• TASK DETAILS
Would you please give every entry again exactly, without the pictures?

+++

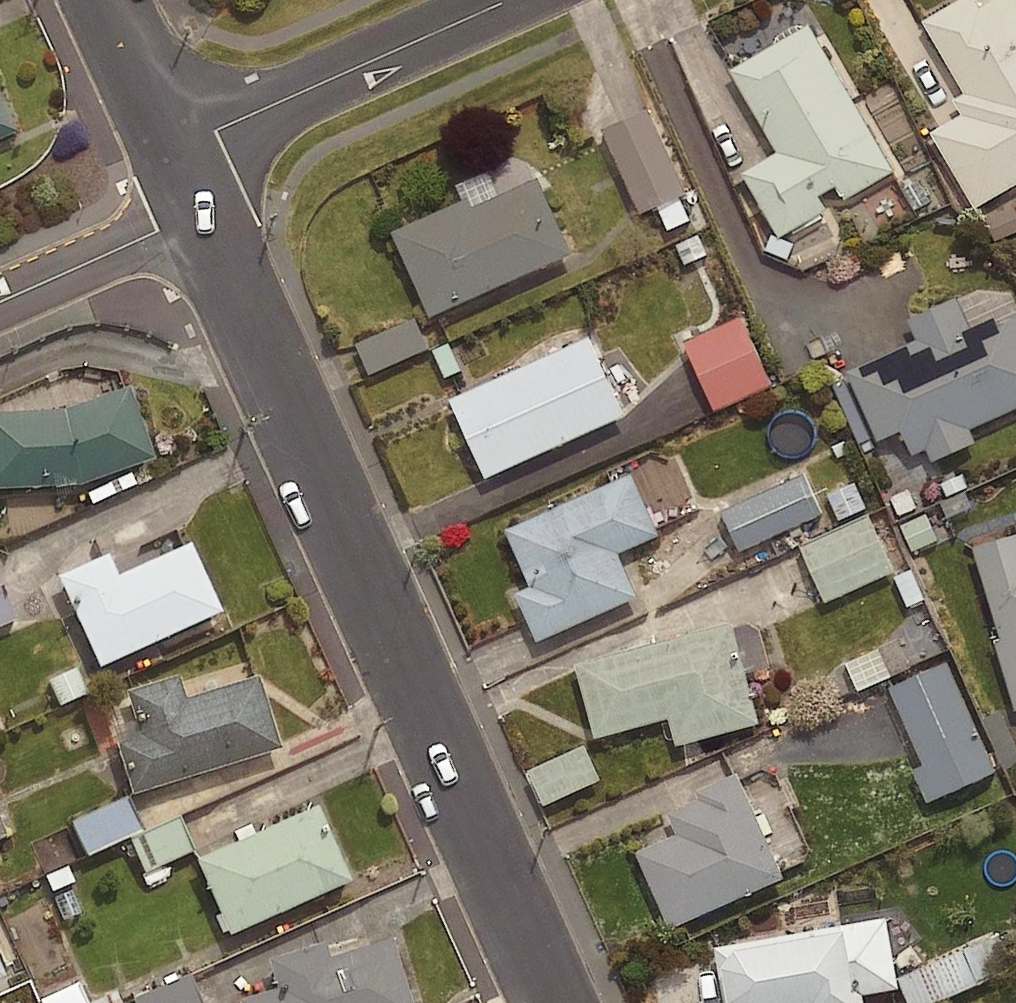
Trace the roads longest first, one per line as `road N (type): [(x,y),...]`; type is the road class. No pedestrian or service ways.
road 1 (residential): [(201,213),(552,1002)]
road 2 (residential): [(173,151),(511,0)]
road 3 (residential): [(0,302),(201,213)]
road 4 (residential): [(106,0),(173,151)]

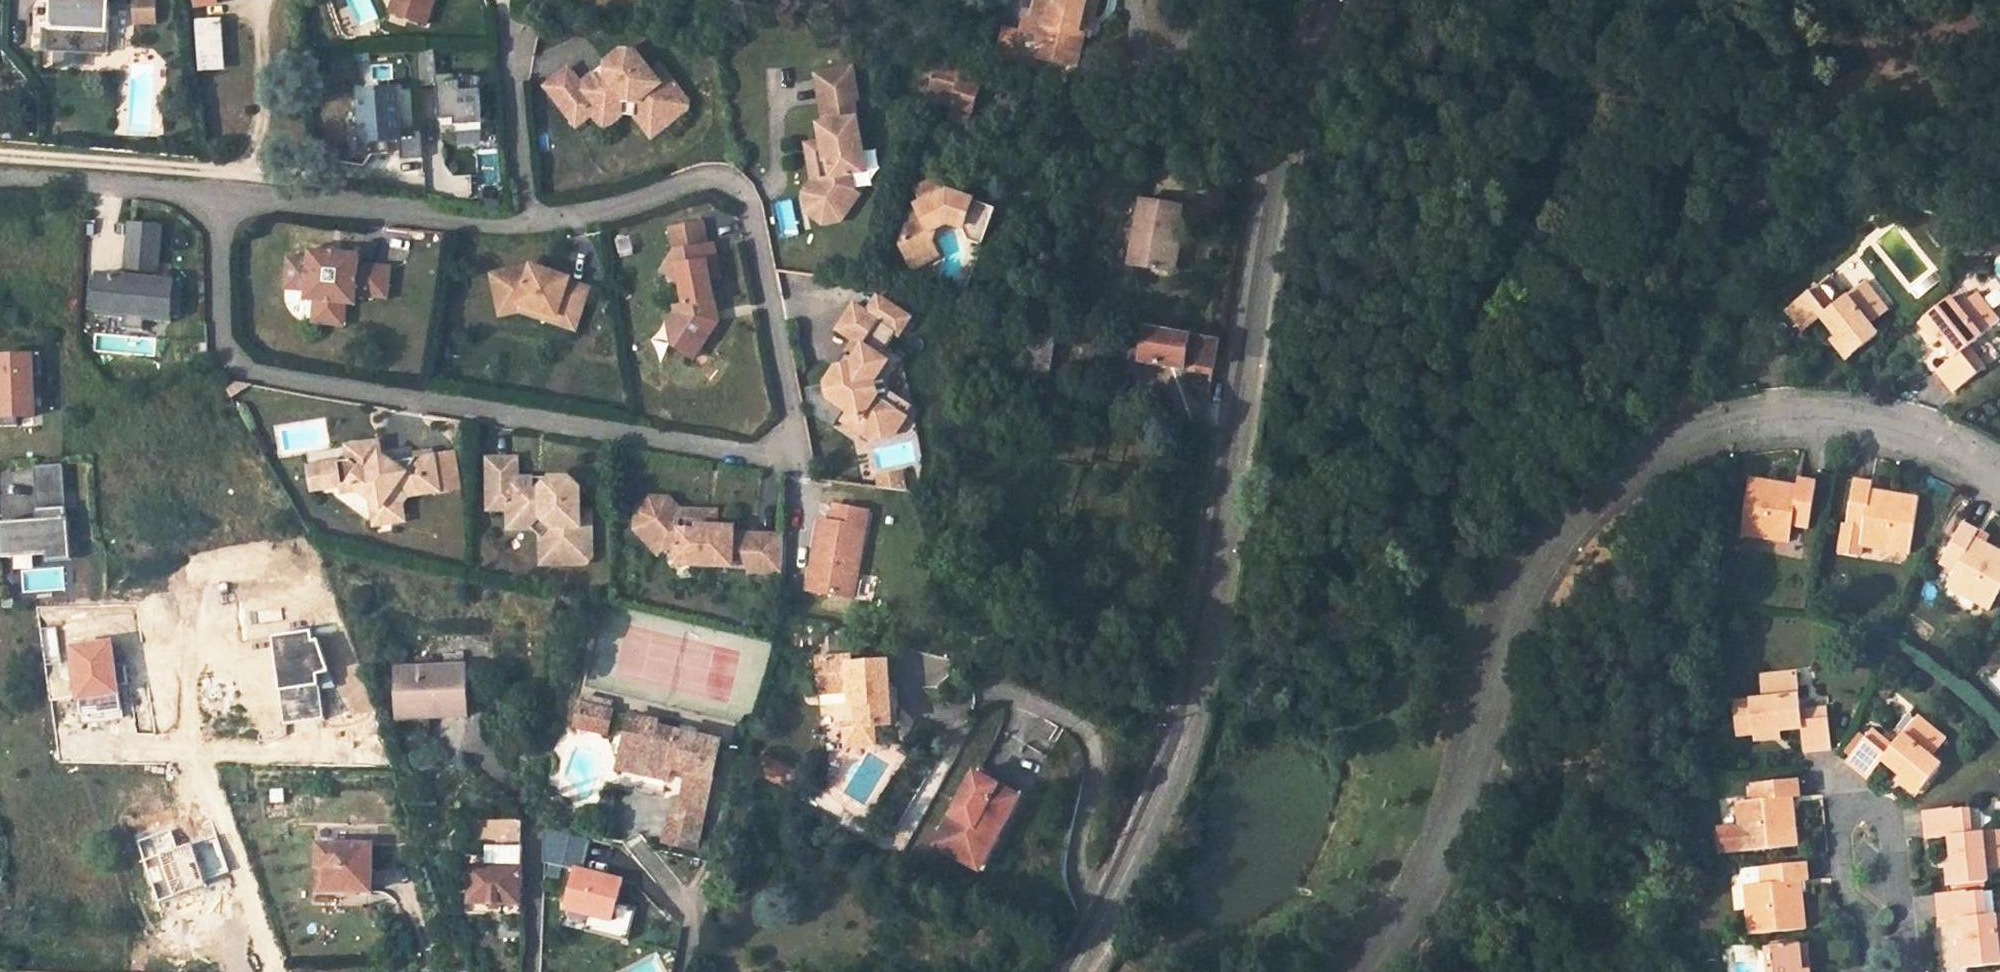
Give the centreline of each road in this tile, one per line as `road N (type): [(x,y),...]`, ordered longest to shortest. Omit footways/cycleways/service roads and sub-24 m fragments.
road 1 (unclassified): [(1075,971),(1182,748),(1239,455),(1276,159),(1325,0)]
road 2 (unclassified): [(1730,423),(1624,466),(1539,565),(1429,865),(1362,971)]
road 3 (residential): [(1907,971),(1893,818),(1846,823),(1851,892),(1872,912),(1877,971)]
road 4 (residential): [(1999,479),(1916,436),(1825,417),(1730,423)]

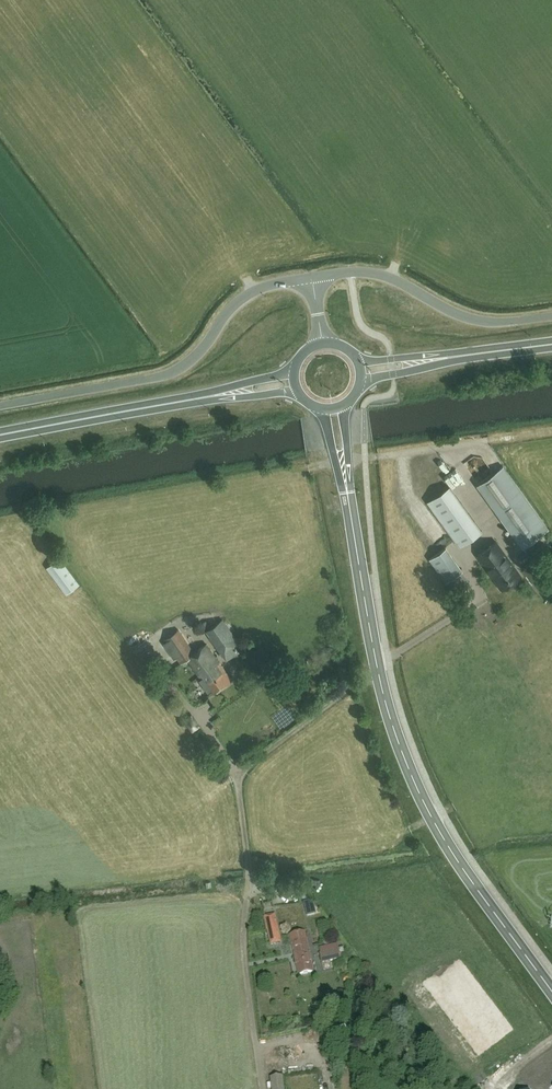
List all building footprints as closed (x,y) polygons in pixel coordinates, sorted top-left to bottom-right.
[(478,484),(523,547),(548,529),(503,466),(478,484)] [(449,484),(427,500),(460,545),(481,529),(449,484)] [(410,505),(414,516),(428,511),(424,500),(410,505)] [(521,576),(496,541),(477,555),(491,573),(492,573),(495,577),(494,578),(497,583),(496,583),(501,589),(502,589),(503,590),(521,576)] [(444,583),(450,579),(462,571),(446,548),(428,560),(444,583)] [(531,549),(525,553),(531,561),(537,557),(531,549)] [(47,566),(67,593),(79,584),(59,558),(47,566)] [(234,646),(238,643),(222,620),(205,631),(226,661),(238,652),(234,646)] [(208,692),(214,688),(215,690),(231,679),(206,644),(194,653),(178,630),(165,639),(181,663),(187,658),(200,676),(204,674),(205,676),(199,680),(208,692)] [(270,945),(281,943),(275,914),(263,917),(266,931),(267,931),(270,945)] [(289,934),(291,942),(298,974),(313,971),(305,931),(289,934)] [(320,952),(322,962),(341,958),(339,948),(338,949),(337,944),(320,947),(321,952),(320,952)] [(271,1077),(273,1088),(285,1088),(283,1076),(271,1077)]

+++

• SOLUTION BELOW
Trace the roads longest first, one per line as `road N (type): [(x,y),...]`; type is the road class. No pedestrian or service ways.
road 1 (residential): [(201,213),(552,1002)]
road 2 (residential): [(173,151),(511,0)]
road 3 (residential): [(0,302),(201,213)]
road 4 (residential): [(106,0),(173,151)]

Give the centreline of each road in this tile, one per line as `road N (type): [(x,y),...]`, ordered longest to shortest. Omit footways/cycleways/service roads and sub-24 m fragments.
road 1 (unclassified): [(1075,971),(1182,748),(1239,455),(1276,159),(1325,0)]
road 2 (unclassified): [(1730,423),(1624,466),(1539,565),(1429,865),(1362,971)]
road 3 (residential): [(1907,971),(1893,818),(1846,823),(1851,892),(1872,912),(1877,971)]
road 4 (residential): [(1999,479),(1916,436),(1825,417),(1730,423)]

List all building footprints as closed (x,y) polygons in pixel coordinates, sorted top-left to bottom-right.
[(478,484),(523,547),(548,529),(503,466),(478,484)] [(449,484),(427,500),(460,545),(481,529),(449,484)] [(410,505),(414,516),(428,511),(424,500),(410,505)] [(521,576),(496,541),(477,555),(491,573),(492,573),(495,577),(494,578),(497,583),(496,583),(501,589),(502,589),(503,590),(521,576)] [(444,583),(450,579),(462,571),(446,548),(428,560),(444,583)] [(531,549),(525,553),(531,561),(537,557),(531,549)] [(47,566),(67,593),(79,584),(59,558),(47,566)] [(234,646),(238,643),(222,620),(205,631),(226,661),(238,652),(234,646)] [(208,692),(214,688),(215,690),(231,679),(206,644),(194,653),(178,630),(165,639),(181,663),(187,658),(200,676),(204,674),(205,676),(199,680),(208,692)] [(270,945),(281,943),(275,914),(263,917),(266,931),(267,931),(270,945)] [(289,934),(291,942),(298,974),(313,971),(305,931),(289,934)] [(320,952),(322,962),(341,958),(339,948),(338,949),(337,944),(320,947),(321,952),(320,952)] [(271,1077),(273,1088),(285,1088),(283,1076),(271,1077)]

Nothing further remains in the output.